▸ **What is asked**:
Find each line in the entries below that contains the word "front". Copy those lines in full.

— begin Records provided —

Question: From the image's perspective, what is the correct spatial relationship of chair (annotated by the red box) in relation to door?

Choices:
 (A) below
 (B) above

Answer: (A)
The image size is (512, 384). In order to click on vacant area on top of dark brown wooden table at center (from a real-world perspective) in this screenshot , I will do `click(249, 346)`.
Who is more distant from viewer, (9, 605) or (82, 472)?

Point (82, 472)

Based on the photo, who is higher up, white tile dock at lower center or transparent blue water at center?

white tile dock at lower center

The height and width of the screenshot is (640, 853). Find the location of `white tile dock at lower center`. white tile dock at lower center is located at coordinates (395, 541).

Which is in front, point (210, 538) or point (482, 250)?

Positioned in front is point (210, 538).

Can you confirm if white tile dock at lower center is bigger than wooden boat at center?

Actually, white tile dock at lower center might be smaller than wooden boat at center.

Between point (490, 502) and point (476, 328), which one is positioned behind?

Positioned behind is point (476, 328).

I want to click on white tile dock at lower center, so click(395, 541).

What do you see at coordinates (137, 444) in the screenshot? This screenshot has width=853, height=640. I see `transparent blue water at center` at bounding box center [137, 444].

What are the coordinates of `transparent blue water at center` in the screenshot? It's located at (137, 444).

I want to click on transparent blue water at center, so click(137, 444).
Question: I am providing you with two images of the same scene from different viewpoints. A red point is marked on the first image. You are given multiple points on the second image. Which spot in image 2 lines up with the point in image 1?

— end Records provided —

▸ **Problem solution**:
Which is in front, point (210, 538) or point (482, 250)?
Positioned in front is point (210, 538).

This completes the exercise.